• **EXERCISE**
Set the listing down exactly; no pictures.

--- START ---

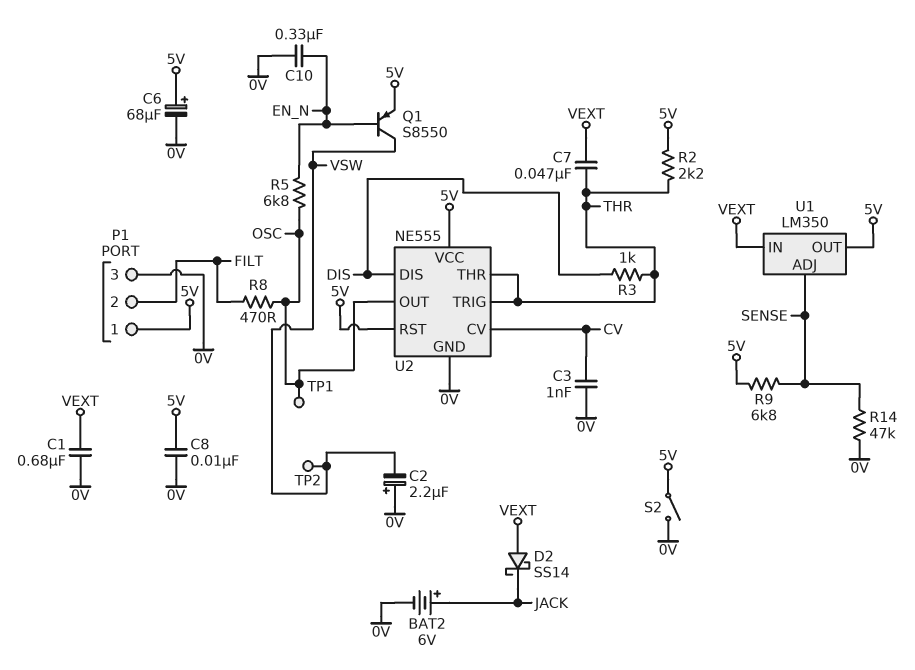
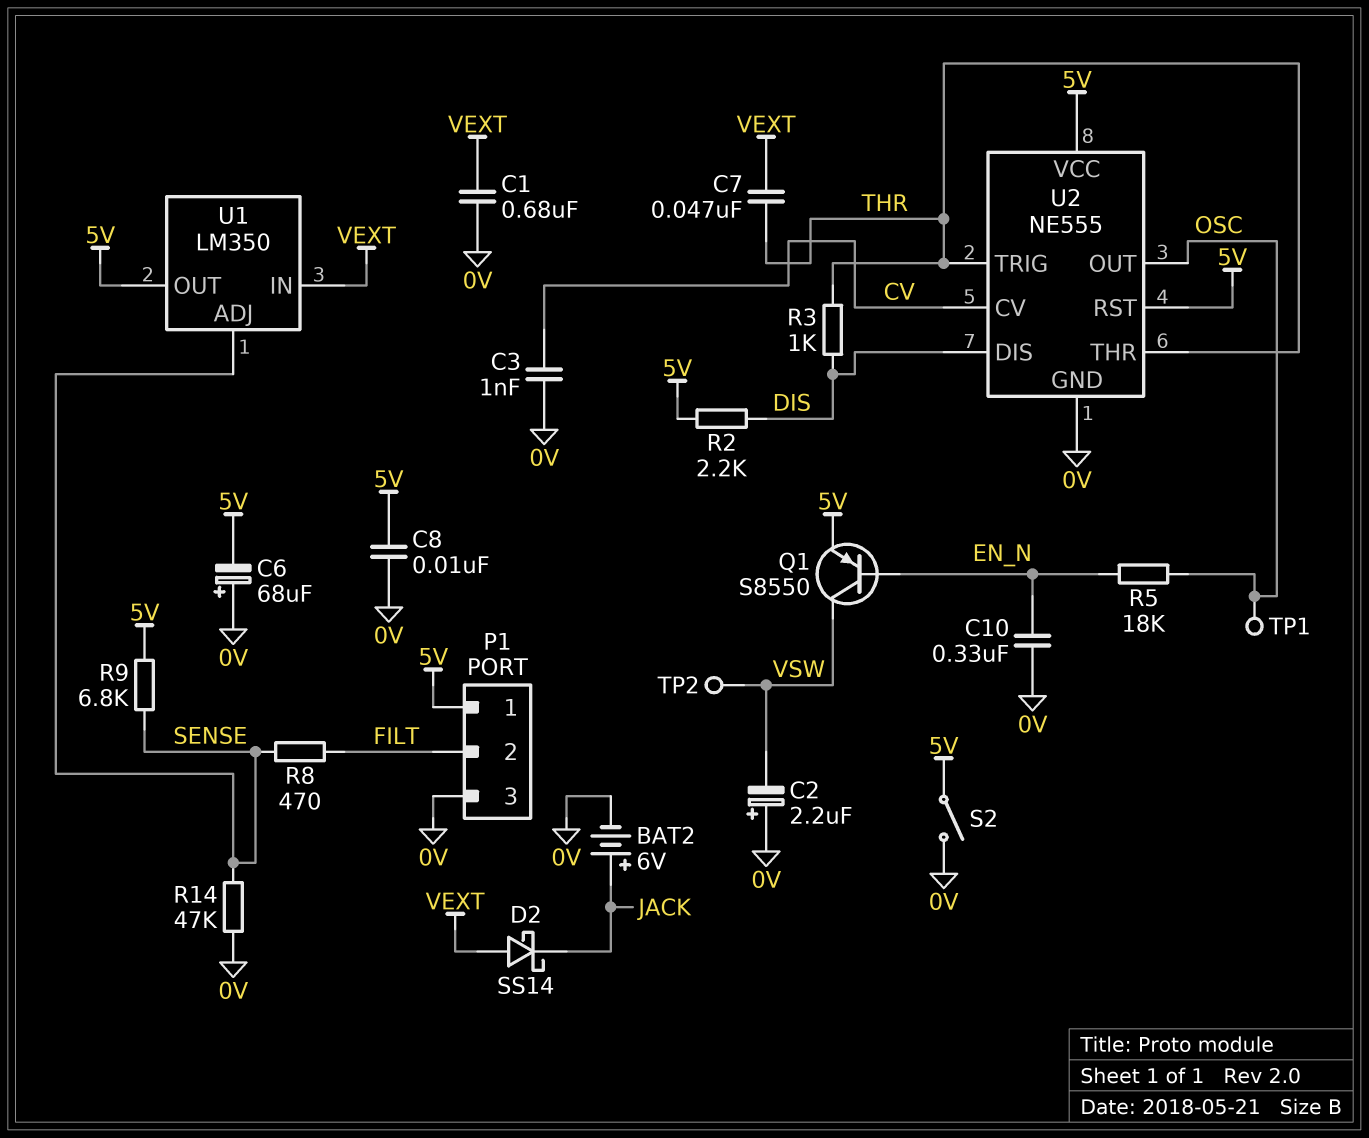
C6: 68uF (plus 5V, minus 0V) -> 68uF (plus 0V, minus 5V)
R2: 2.2k (5V, THR) -> 2.2k (5V, DIS)
R5: 6.8k (EN_N, OSC) -> 18k (EN_N, OSC)
R8: 470 (FILT, OSC) -> 470 (FILT, SENSE)

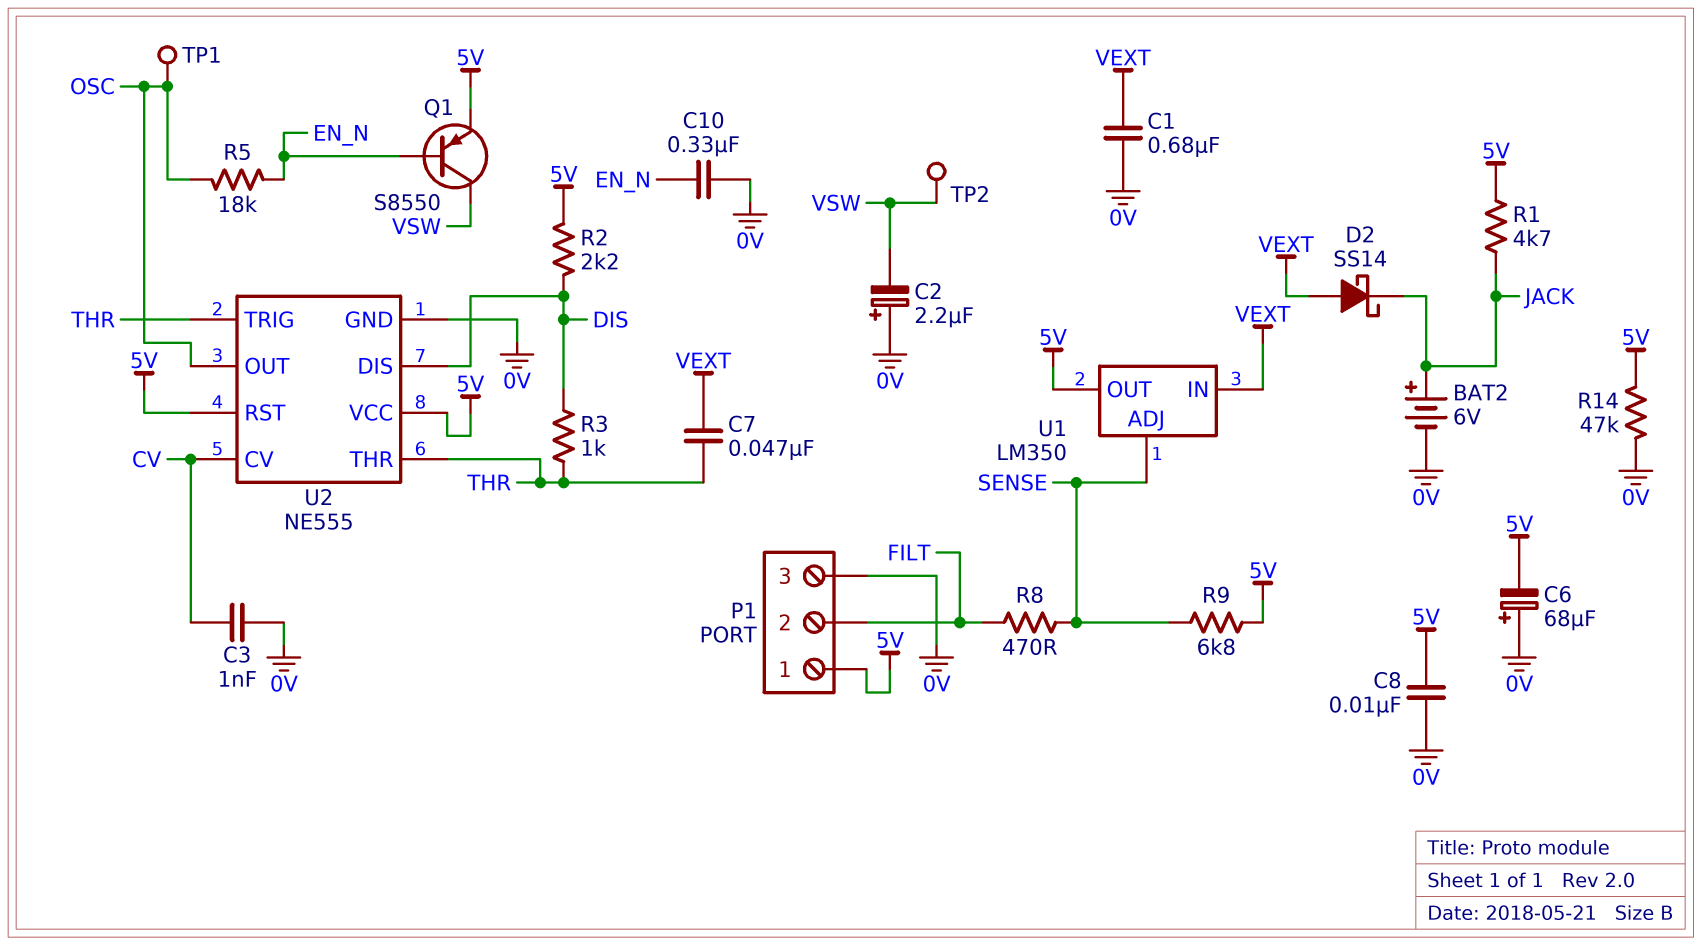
R1: none -> 4.7k (5V, JACK)
R14: 47k (0V, SENSE) -> 47k (0V, 5V)
S2: switch (0V, 5V) -> none

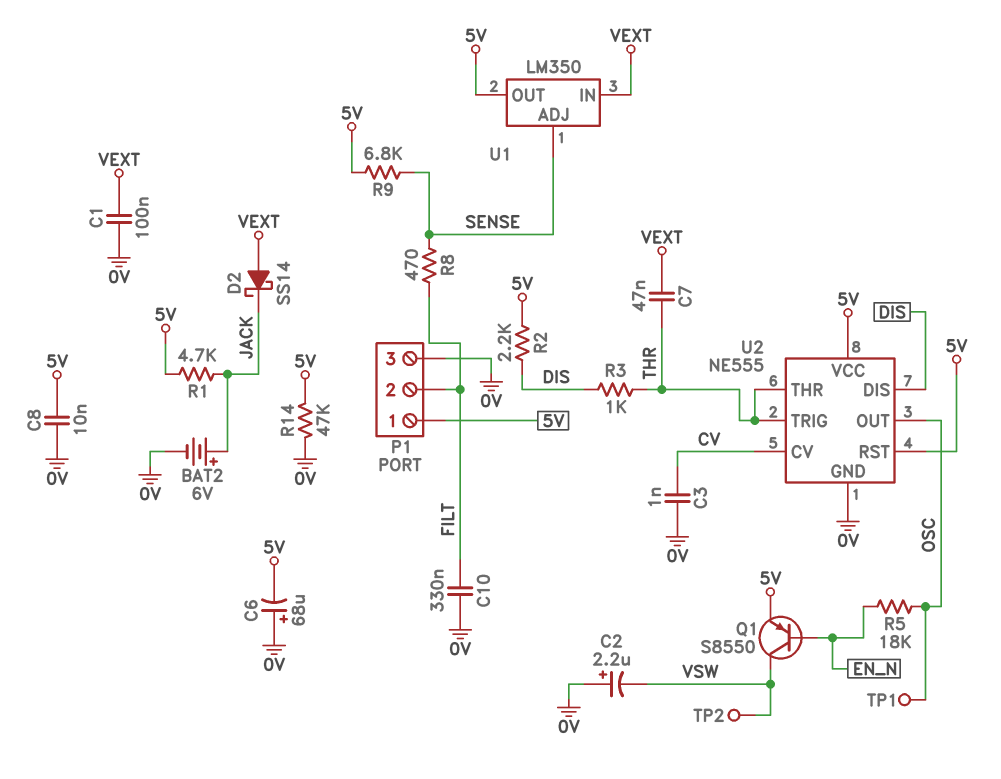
C1: 680nF (0V, VEXT) -> 100nF (0V, VEXT)
C10: 330nF (0V, EN_N) -> 330nF (0V, FILT)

--- END ---

• **ANSWER TO THIS TASK**
C6: 68uF (plus 5V, minus 0V) -> 68uF (plus 0V, minus 5V)
R2: 2.2k (5V, THR) -> 2.2k (5V, DIS)
R5: 6.8k (EN_N, OSC) -> 18k (EN_N, OSC)
R8: 470 (FILT, OSC) -> 470 (FILT, SENSE)

R1: none -> 4.7k (5V, JACK)
R14: 47k (0V, SENSE) -> 47k (0V, 5V)
S2: switch (0V, 5V) -> none

C1: 680nF (0V, VEXT) -> 100nF (0V, VEXT)
C10: 330nF (0V, EN_N) -> 330nF (0V, FILT)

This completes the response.